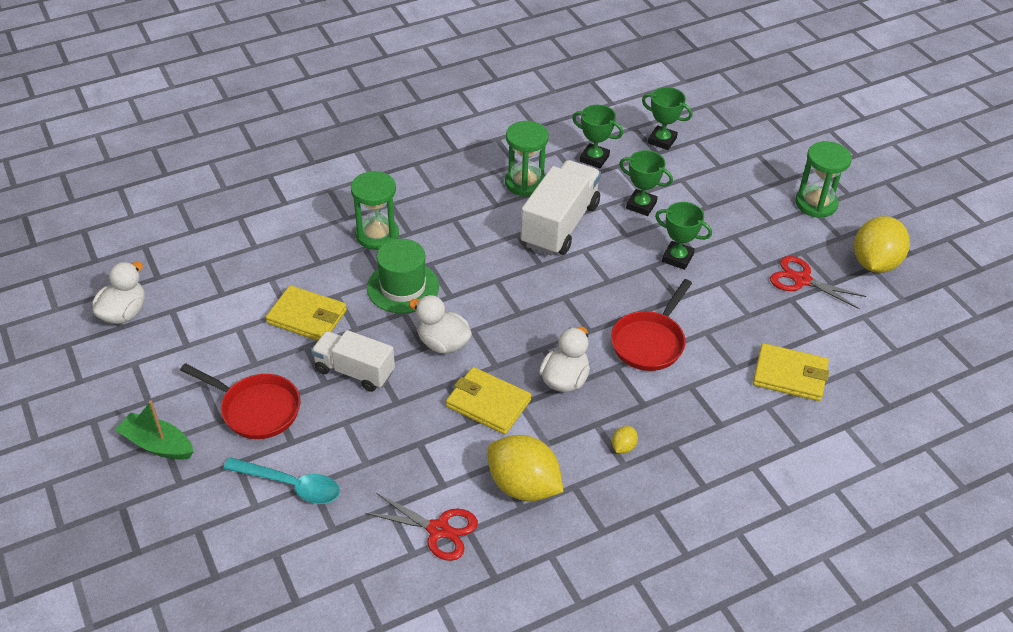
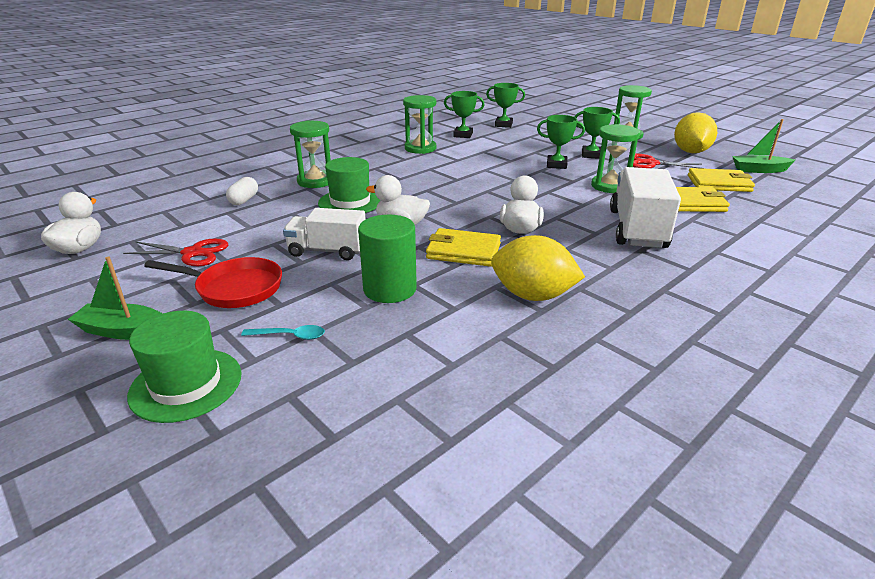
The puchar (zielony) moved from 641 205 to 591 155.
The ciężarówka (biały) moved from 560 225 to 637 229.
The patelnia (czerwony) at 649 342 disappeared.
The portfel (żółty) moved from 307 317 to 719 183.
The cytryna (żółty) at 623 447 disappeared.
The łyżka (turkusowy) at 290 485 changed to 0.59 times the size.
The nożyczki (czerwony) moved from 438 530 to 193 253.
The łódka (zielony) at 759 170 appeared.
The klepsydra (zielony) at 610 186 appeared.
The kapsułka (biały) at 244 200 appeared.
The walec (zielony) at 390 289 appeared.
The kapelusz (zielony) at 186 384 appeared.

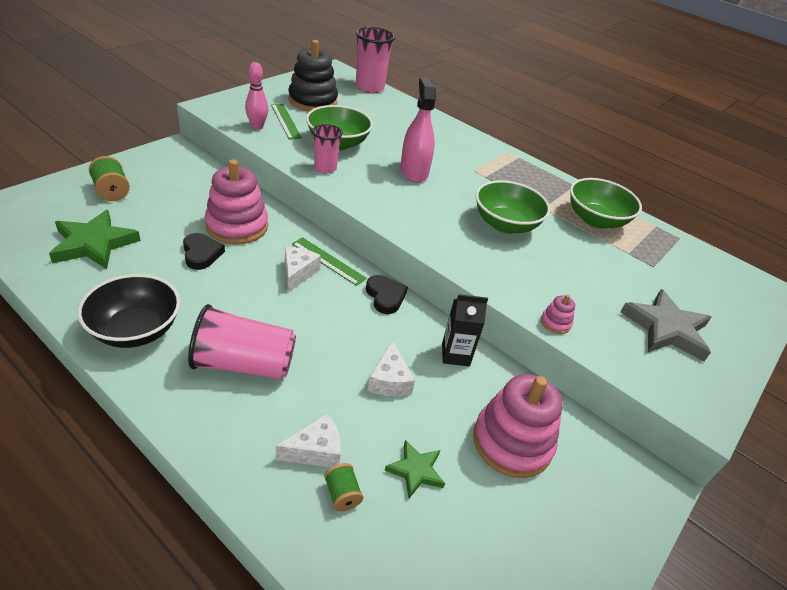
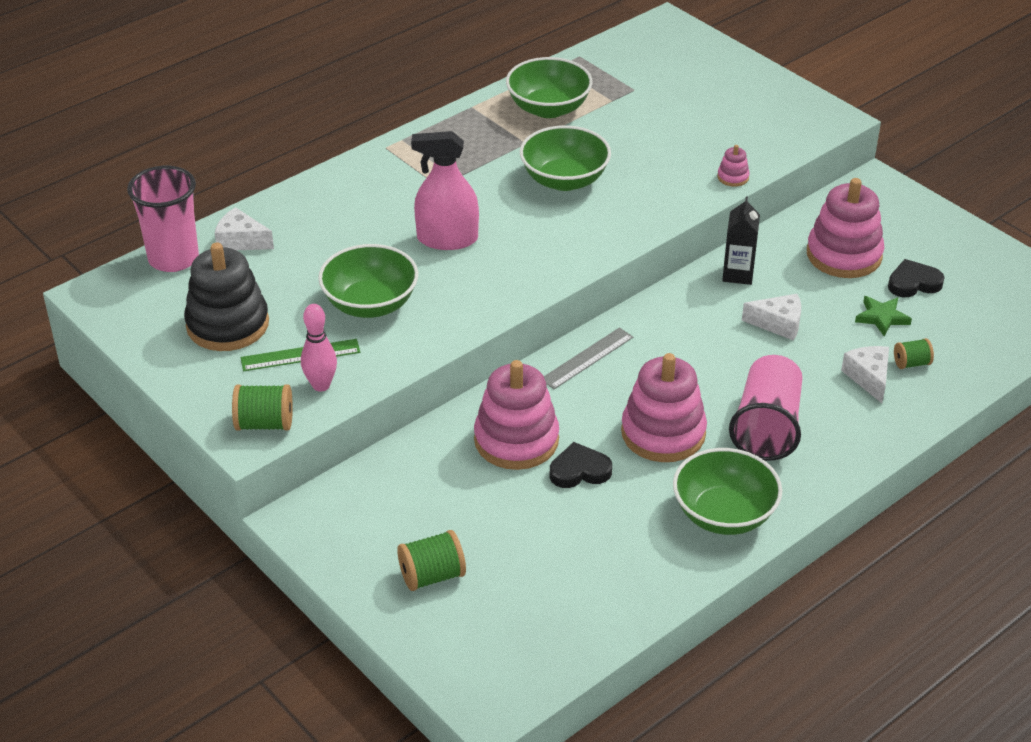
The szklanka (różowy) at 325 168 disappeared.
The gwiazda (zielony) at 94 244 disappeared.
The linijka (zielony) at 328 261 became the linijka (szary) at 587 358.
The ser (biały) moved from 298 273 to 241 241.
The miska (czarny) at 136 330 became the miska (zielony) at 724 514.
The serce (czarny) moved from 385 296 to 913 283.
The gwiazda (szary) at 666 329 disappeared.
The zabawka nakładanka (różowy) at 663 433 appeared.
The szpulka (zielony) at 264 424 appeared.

**Directions:** Would you give the entries above again verbatim, omitting the images they contain?

**Solution to the problem:**
The puchar (zielony) moved from 641 205 to 591 155.
The ciężarówka (biały) moved from 560 225 to 637 229.
The patelnia (czerwony) at 649 342 disappeared.
The portfel (żółty) moved from 307 317 to 719 183.
The cytryna (żółty) at 623 447 disappeared.
The łyżka (turkusowy) at 290 485 changed to 0.59 times the size.
The nożyczki (czerwony) moved from 438 530 to 193 253.
The łódka (zielony) at 759 170 appeared.
The klepsydra (zielony) at 610 186 appeared.
The kapsułka (biały) at 244 200 appeared.
The walec (zielony) at 390 289 appeared.
The kapelusz (zielony) at 186 384 appeared.

The szklanka (różowy) at 325 168 disappeared.
The gwiazda (zielony) at 94 244 disappeared.
The linijka (zielony) at 328 261 became the linijka (szary) at 587 358.
The ser (biały) moved from 298 273 to 241 241.
The miska (czarny) at 136 330 became the miska (zielony) at 724 514.
The serce (czarny) moved from 385 296 to 913 283.
The gwiazda (szary) at 666 329 disappeared.
The zabawka nakładanka (różowy) at 663 433 appeared.
The szpulka (zielony) at 264 424 appeared.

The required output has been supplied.